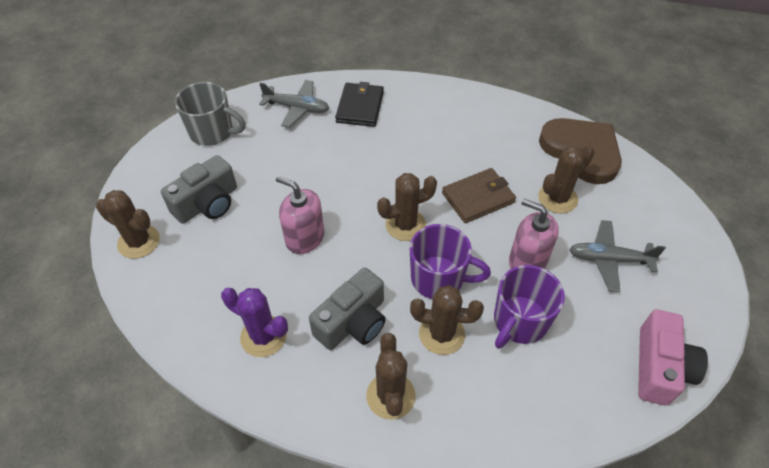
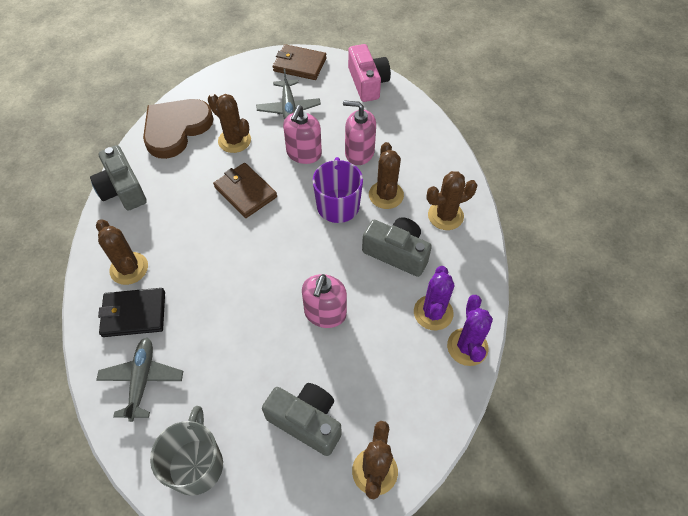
camera: 105 degrees left, 5 degrees up
brown cactus [377,173,437,241] -> brown cactus moved to [96,219,148,285]
purple mug [494,265,565,349] -> pink soap dispenser [343,100,376,165]
pink camera [638,310,708,406] -> pink camera turned 75 degrees clockwise [348,44,391,102]
none -> grey camera [90,145,147,211]
none -> brown wallet [273,44,327,80]
none -> purple cactus [447,295,493,366]

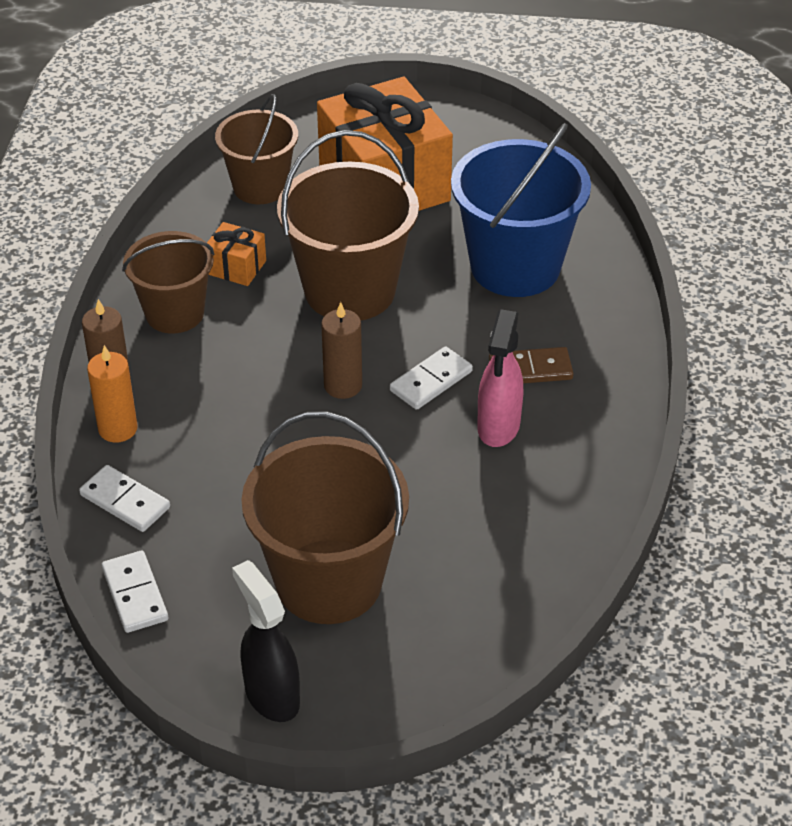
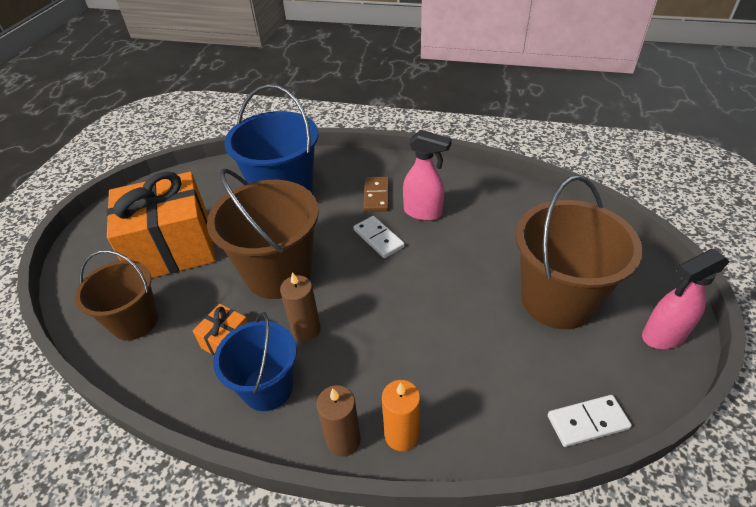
camera: 80 degrees left, 0 degrees up
white domino [79,465,170,532] -> none
brown bucket [122,231,214,333] -> blue bucket [213,312,297,411]
black spray bottle [232,560,300,722] -> pink spray bottle [642,249,729,349]
brown candle [321,302,362,399] -> brown candle moved to [280,272,321,341]

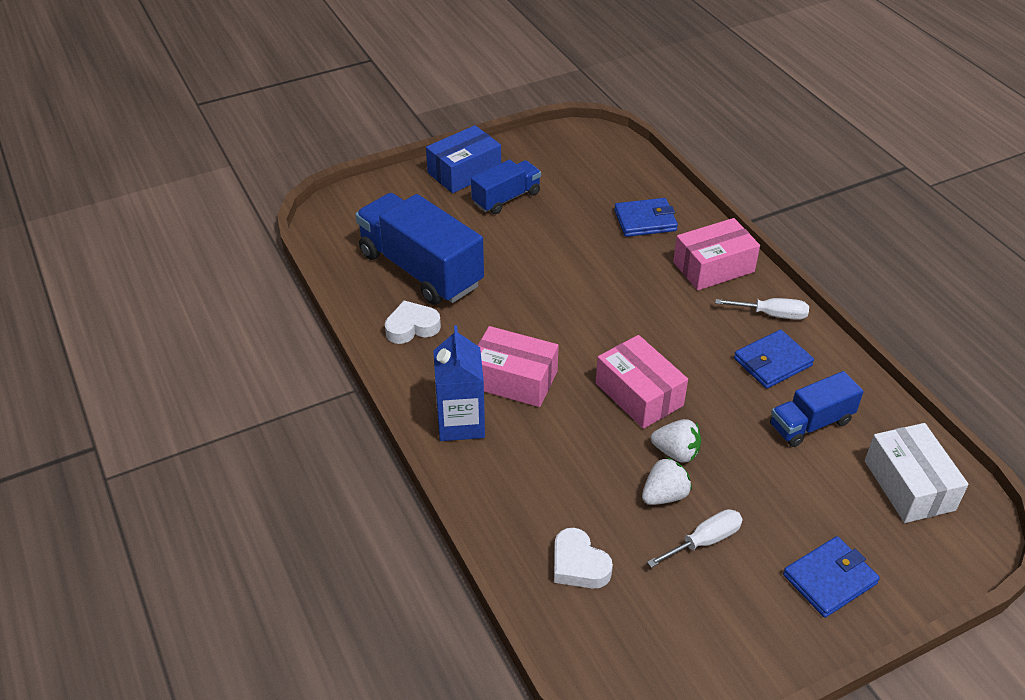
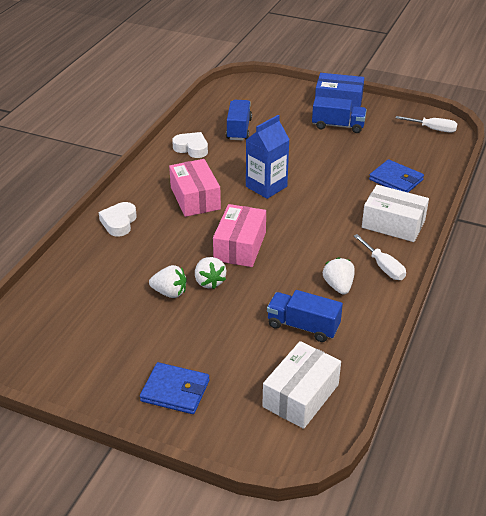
camera: 50 degrees right, 5 degrees down
blue truck [355,193,484,305] -> blue truck [226,100,252,140], size x0.55
blue carton [433,325,485,441] -> blue carton moved to [246,115,290,199]
white heart [554,528,613,589] -> white heart moved to [99,202,137,237]
white screwdriver [647,509,743,568] -> white screwdriver moved to [396,116,457,133]
pink box [673,218,760,290] -> white box [362,185,429,242]
blue wallet [734,330,814,389] -> white strawberry [323,257,355,295]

+++

__Exercise instructions__.
Lines holding the string "pink": find them in the listing above and copy each one.

__Response to this exercise__.
purple mug [494,265,565,349] -> pink soap dispenser [343,100,376,165]
pink camera [638,310,708,406] -> pink camera turned 75 degrees clockwise [348,44,391,102]
black spray bottle [232,560,300,722] -> pink spray bottle [642,249,729,349]
pink box [673,218,760,290] -> white box [362,185,429,242]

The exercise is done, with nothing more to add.